- _Problem to solve_
Your task is to find every line of the data that holds the string "second" and copy it.

Records drawn from a dataset:

---*---

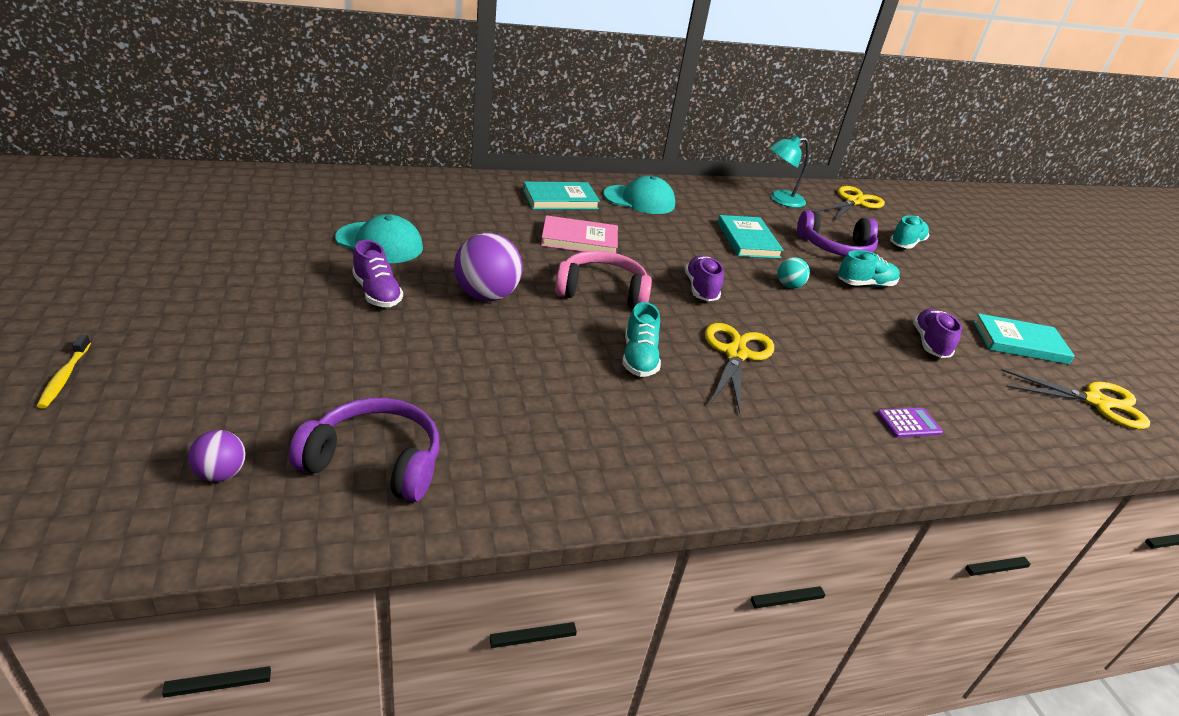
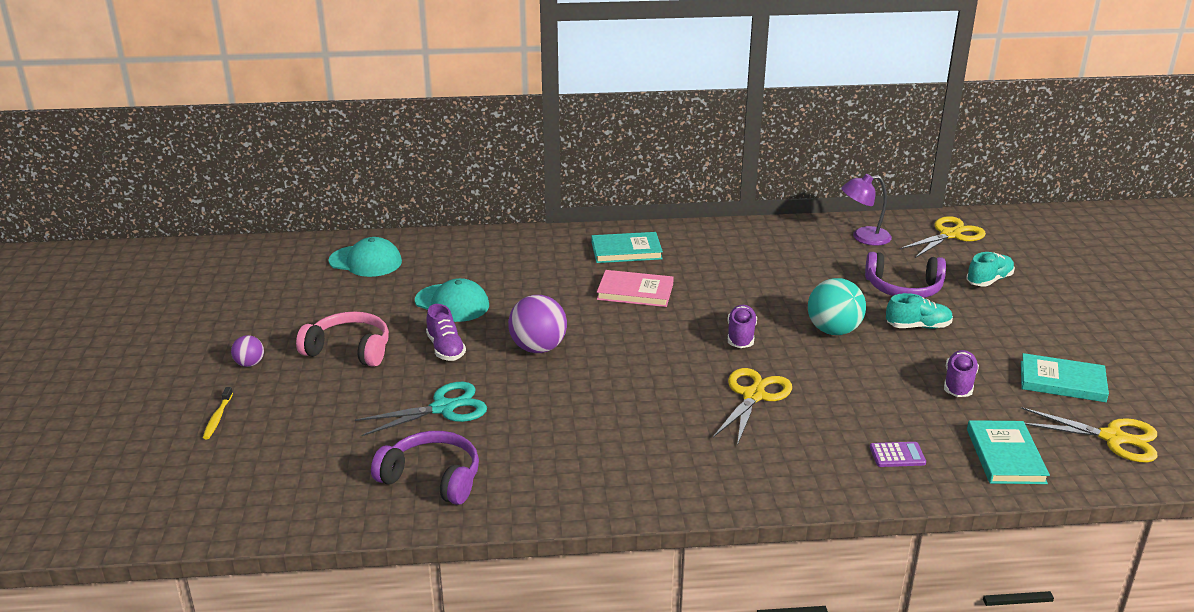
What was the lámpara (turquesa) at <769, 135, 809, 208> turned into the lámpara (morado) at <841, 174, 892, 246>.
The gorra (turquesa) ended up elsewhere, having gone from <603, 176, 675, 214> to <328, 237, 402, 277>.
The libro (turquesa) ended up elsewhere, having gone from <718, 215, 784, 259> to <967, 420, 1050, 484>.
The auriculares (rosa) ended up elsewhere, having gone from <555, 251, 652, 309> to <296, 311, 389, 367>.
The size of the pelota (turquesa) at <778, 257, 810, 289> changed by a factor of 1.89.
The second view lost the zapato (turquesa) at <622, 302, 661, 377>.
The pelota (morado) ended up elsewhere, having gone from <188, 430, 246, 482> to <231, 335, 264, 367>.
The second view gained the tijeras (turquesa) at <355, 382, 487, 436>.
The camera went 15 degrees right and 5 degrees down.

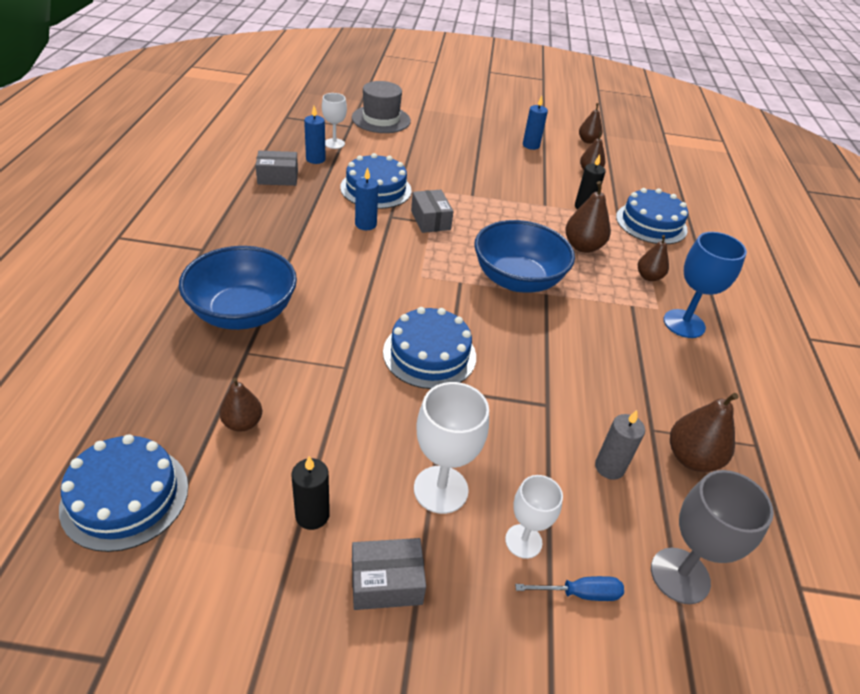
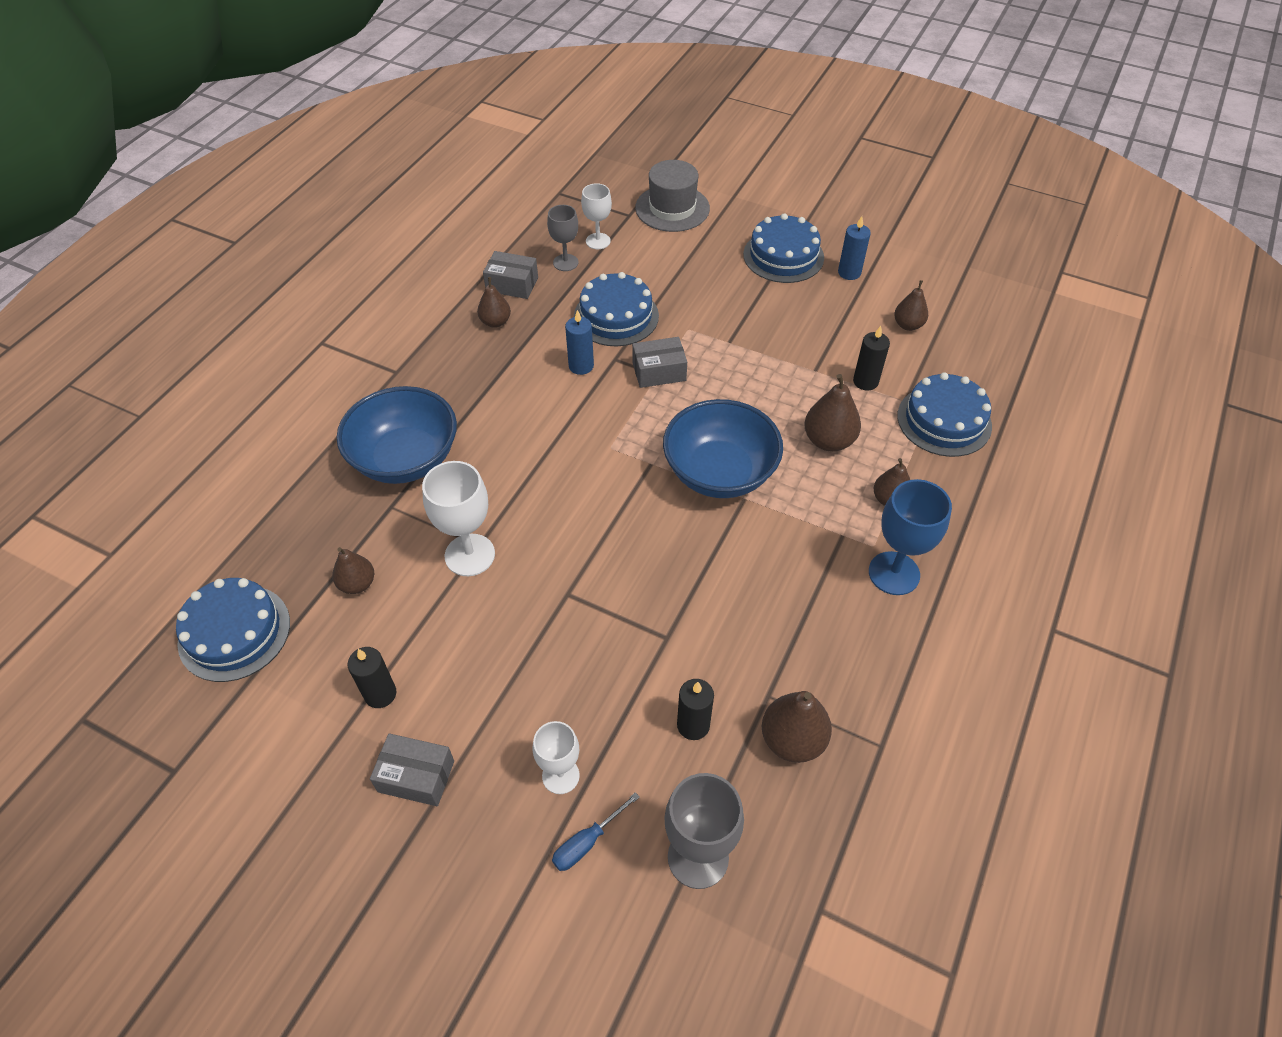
The pera (marrón) ended up elsewhere, having gone from <579, 103, 602, 144> to <477, 277, 511, 328>.
Where the vela (azul) stood at <304, 106, 326, 164>, the copa (gris) came to stand at <547, 205, 579, 271>.
The caja (gris) at <411, 190, 454, 233> ended up facing another way, 75 degrees clockwise from before.
The tarta (azul) ended up elsewhere, having gone from <383, 307, 476, 389> to <743, 213, 824, 283>.
The copa (blanco) ended up elsewhere, having gone from <414, 382, 489, 514> to <422, 461, 495, 576>.
What was the vela (gris) at <595, 410, 645, 480> turned into the vela (negro) at <677, 679, 714, 740>.
The destornillador (azul) at <515, 576, 624, 601> ended up facing another way, 120 degrees clockwise from before.
The camera went 25 degrees right and 10 degrees up.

---*---

- _Solution for this exercise_
The second view lost the zapato (turquesa) at <622, 302, 661, 377>.
The second view gained the tijeras (turquesa) at <355, 382, 487, 436>.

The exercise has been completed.